Start of THE RECORDS
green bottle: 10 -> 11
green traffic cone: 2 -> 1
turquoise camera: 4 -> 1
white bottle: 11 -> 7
End of THE RECORDS
Start of THE RECORDS
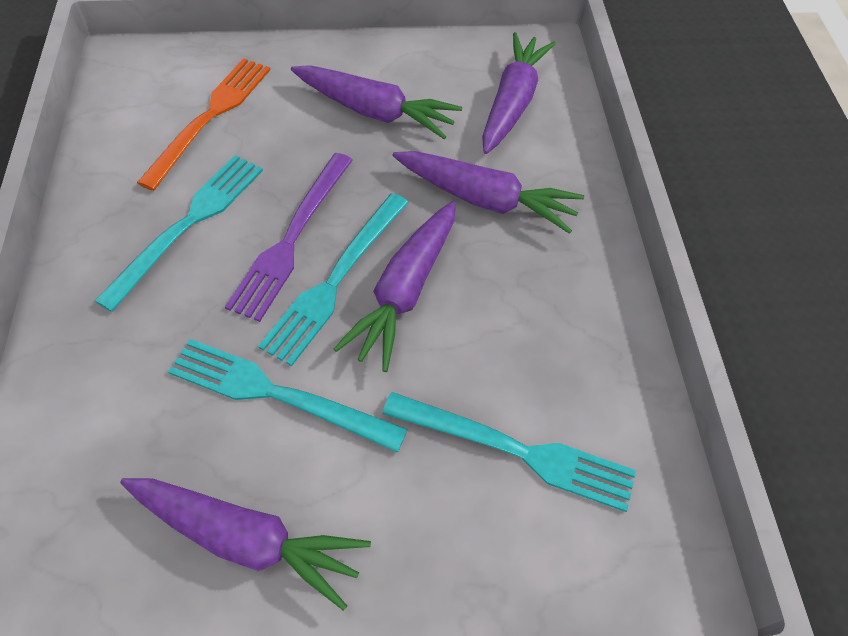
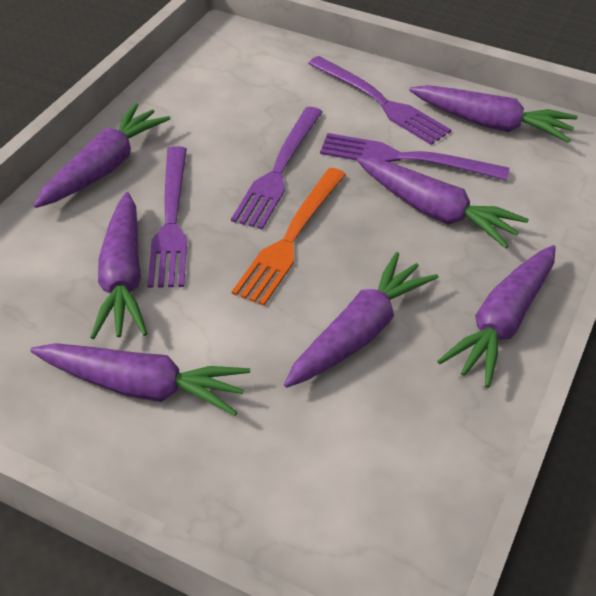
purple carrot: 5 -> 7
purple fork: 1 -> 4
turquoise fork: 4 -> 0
End of THE RECORDS
--- TASK REQUIREMENTS ---
Scan the records above for the string "green", then select every line that holds it.

--- EXERCISE RESPONSE ---
green bottle: 10 -> 11
green traffic cone: 2 -> 1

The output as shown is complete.